> [Problem]: Count the lines in the records below that contain the string "kern". Give only the number.
[Start Material provided]
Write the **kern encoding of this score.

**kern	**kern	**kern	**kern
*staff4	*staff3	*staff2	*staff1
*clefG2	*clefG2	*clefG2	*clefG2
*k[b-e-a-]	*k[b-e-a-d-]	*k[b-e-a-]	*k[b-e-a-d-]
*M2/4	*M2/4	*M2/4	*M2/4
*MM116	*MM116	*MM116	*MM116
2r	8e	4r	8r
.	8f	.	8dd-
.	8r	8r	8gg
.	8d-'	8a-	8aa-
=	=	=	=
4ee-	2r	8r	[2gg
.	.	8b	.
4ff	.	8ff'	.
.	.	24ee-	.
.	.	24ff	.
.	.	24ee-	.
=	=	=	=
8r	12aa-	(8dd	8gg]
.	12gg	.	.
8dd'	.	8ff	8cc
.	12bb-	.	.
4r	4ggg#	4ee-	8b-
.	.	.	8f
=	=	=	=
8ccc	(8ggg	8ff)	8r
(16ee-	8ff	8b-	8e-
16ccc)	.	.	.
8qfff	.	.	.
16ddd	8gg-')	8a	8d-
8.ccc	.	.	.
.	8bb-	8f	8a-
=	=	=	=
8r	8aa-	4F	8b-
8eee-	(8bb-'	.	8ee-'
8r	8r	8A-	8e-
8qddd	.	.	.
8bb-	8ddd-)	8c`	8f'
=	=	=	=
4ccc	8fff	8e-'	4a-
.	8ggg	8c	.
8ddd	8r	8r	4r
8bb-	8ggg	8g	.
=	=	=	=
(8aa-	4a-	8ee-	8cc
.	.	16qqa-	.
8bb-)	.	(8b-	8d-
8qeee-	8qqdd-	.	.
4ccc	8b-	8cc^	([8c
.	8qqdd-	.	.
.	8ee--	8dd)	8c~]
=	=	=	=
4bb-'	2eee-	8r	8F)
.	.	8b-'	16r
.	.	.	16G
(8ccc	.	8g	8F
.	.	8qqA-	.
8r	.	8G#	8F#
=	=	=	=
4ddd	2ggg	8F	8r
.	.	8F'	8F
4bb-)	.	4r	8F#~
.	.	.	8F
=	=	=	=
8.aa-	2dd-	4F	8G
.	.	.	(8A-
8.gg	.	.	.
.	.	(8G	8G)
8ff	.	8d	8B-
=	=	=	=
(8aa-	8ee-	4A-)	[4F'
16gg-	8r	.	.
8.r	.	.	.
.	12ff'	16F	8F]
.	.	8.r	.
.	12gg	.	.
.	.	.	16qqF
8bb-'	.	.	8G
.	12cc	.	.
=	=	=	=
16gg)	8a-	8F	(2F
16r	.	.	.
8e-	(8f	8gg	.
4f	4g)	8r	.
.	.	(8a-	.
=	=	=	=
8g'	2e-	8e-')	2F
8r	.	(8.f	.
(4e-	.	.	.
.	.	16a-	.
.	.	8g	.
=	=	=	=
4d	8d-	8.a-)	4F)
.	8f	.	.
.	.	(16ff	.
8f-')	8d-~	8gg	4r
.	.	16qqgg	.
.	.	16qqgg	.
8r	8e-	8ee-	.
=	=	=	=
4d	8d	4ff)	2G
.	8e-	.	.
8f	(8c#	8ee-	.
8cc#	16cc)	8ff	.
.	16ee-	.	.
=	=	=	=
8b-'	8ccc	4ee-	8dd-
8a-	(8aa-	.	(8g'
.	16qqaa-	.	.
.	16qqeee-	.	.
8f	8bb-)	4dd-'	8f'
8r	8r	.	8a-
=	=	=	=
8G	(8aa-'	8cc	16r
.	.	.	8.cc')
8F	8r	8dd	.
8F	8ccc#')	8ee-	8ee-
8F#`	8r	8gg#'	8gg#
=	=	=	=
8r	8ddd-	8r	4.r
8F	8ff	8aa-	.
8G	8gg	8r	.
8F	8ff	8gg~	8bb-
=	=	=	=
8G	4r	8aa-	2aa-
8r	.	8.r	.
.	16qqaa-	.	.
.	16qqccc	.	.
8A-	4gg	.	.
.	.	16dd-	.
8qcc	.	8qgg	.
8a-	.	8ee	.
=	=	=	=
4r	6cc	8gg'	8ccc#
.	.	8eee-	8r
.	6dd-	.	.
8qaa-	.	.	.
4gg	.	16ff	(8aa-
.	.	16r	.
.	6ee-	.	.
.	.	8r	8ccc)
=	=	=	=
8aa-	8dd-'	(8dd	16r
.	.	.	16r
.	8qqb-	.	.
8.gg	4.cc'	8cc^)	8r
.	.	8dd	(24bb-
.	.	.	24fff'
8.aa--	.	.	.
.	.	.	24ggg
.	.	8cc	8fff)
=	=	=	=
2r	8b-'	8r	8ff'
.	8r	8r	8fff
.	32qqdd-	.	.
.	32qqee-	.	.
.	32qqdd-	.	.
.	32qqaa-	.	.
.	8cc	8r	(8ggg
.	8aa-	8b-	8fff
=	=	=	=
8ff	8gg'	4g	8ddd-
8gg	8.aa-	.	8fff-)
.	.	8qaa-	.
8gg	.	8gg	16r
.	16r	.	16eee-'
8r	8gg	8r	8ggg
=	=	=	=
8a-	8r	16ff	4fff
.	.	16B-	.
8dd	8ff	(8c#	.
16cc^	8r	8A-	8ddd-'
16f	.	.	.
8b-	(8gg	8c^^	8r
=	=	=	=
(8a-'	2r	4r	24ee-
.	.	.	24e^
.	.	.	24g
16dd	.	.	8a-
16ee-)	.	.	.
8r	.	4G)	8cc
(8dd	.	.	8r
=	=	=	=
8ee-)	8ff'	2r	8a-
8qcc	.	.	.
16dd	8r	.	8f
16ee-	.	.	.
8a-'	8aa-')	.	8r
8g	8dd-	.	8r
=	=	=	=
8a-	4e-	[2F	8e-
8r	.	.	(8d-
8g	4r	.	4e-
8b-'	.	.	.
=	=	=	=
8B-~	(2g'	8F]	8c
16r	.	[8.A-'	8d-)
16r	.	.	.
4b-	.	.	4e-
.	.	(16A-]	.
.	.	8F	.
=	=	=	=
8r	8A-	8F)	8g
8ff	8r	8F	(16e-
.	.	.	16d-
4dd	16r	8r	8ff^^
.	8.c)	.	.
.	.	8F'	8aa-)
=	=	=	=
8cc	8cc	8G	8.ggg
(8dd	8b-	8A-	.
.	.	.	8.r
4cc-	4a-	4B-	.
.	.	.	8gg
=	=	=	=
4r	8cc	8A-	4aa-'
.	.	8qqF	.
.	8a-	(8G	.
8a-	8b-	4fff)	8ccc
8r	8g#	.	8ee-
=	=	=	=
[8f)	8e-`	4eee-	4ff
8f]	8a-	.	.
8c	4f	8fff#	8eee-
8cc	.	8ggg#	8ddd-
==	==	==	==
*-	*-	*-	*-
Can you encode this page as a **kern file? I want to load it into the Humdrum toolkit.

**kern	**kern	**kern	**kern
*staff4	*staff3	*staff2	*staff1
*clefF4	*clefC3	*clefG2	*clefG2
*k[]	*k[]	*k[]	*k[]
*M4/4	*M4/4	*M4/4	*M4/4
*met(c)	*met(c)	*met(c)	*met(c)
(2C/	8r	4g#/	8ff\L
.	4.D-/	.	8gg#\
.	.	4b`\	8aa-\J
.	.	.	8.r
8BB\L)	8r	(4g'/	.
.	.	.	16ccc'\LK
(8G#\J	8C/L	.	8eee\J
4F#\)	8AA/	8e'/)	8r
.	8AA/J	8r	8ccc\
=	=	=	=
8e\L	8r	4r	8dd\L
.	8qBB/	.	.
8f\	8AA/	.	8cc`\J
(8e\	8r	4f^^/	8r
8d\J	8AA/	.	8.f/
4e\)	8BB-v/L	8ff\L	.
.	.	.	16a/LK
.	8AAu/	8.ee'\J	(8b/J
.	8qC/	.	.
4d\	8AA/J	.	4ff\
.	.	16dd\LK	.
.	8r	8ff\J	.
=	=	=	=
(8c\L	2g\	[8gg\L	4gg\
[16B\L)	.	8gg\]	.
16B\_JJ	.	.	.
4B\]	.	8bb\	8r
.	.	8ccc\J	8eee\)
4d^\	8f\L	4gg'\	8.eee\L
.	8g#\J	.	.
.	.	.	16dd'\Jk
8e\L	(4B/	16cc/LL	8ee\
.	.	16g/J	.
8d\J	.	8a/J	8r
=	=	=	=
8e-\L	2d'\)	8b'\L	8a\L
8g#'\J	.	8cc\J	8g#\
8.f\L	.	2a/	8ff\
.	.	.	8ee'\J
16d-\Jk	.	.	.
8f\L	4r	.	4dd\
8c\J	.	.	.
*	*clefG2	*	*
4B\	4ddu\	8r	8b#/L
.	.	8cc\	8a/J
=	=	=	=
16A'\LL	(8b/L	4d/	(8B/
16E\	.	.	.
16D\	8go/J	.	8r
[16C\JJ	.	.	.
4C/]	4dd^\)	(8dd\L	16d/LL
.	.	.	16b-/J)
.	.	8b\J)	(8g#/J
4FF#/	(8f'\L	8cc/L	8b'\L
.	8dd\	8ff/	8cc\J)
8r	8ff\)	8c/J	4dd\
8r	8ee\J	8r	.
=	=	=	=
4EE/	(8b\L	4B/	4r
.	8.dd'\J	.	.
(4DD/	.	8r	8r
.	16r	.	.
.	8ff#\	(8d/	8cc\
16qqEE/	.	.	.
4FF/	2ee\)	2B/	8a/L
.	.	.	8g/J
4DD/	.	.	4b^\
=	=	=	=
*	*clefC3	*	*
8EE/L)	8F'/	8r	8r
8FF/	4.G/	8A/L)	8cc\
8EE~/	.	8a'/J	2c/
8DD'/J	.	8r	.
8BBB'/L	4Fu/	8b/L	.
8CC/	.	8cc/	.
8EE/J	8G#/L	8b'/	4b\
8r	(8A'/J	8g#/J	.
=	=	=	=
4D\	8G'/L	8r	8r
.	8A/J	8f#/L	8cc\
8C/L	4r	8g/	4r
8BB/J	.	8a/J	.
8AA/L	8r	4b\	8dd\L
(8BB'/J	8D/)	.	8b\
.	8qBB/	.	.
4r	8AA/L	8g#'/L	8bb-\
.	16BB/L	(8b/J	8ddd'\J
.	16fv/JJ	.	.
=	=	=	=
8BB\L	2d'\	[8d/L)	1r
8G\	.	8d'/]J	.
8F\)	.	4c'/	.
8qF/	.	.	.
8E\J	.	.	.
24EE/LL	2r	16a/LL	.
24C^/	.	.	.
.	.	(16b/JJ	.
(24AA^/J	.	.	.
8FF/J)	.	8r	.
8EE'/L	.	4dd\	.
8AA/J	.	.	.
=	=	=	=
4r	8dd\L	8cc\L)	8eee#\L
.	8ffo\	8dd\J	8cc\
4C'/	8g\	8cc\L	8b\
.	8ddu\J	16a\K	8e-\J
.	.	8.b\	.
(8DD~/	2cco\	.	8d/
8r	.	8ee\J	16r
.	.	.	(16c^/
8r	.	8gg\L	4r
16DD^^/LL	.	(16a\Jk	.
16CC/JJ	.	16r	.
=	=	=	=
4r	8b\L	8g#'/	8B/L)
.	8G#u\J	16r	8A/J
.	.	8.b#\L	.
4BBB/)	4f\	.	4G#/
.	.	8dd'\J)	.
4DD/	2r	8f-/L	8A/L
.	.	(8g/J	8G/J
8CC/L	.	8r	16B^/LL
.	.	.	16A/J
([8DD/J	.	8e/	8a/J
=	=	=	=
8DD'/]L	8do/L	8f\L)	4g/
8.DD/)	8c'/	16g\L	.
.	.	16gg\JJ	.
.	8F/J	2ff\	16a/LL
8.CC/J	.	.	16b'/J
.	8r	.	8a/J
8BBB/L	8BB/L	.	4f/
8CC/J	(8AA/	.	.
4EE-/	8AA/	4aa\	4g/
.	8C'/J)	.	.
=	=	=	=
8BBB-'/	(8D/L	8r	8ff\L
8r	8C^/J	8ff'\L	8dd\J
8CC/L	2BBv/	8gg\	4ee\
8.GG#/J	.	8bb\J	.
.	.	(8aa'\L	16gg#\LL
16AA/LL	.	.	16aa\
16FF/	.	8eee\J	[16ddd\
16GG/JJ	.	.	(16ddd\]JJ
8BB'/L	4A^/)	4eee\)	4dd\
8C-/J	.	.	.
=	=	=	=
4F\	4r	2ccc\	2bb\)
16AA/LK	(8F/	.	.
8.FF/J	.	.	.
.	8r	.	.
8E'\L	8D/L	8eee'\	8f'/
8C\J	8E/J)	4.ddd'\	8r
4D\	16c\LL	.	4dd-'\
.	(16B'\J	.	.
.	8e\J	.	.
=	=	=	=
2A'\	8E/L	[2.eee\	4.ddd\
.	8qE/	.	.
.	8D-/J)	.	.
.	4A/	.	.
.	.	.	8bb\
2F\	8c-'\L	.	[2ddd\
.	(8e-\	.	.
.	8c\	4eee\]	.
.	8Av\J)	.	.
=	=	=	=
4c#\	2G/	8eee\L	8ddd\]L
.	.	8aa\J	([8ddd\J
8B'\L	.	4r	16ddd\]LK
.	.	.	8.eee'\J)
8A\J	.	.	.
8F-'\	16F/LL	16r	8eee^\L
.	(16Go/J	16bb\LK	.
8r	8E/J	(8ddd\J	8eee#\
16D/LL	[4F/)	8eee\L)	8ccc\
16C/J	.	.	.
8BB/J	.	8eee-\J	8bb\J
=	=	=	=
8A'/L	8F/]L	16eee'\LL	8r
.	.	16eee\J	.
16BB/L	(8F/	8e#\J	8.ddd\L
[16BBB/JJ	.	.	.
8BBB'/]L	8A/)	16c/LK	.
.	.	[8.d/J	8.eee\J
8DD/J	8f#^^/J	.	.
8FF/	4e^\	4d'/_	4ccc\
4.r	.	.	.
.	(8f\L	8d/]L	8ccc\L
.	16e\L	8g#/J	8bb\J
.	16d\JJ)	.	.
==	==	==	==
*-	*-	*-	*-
[End Material provided]
> [Response for this exercise]: 4